What is being asked >> Quote the entries below from the line with "none -> red brick E3:F3 level 2" through the line with "yellow brick I6:I7", both ends included, and only those lines.

Data provided section start

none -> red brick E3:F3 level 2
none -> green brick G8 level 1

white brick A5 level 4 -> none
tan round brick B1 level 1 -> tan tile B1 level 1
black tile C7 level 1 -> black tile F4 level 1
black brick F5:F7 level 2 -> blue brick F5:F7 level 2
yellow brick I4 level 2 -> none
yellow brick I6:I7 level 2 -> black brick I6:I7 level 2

Data provided section end
Data provided section start

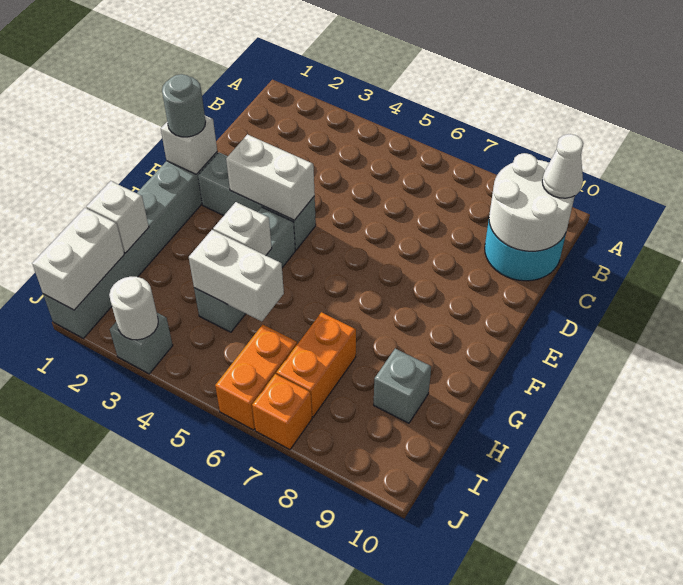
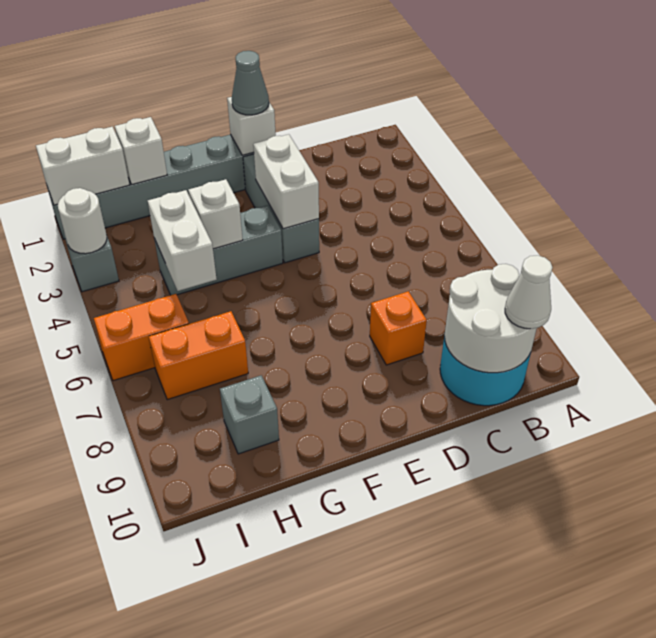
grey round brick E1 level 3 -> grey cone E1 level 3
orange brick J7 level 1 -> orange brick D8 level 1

Data provided section end

Your response >>
none -> red brick E3:F3 level 2
none -> green brick G8 level 1

white brick A5 level 4 -> none
tan round brick B1 level 1 -> tan tile B1 level 1
black tile C7 level 1 -> black tile F4 level 1
black brick F5:F7 level 2 -> blue brick F5:F7 level 2
yellow brick I4 level 2 -> none
yellow brick I6:I7 level 2 -> black brick I6:I7 level 2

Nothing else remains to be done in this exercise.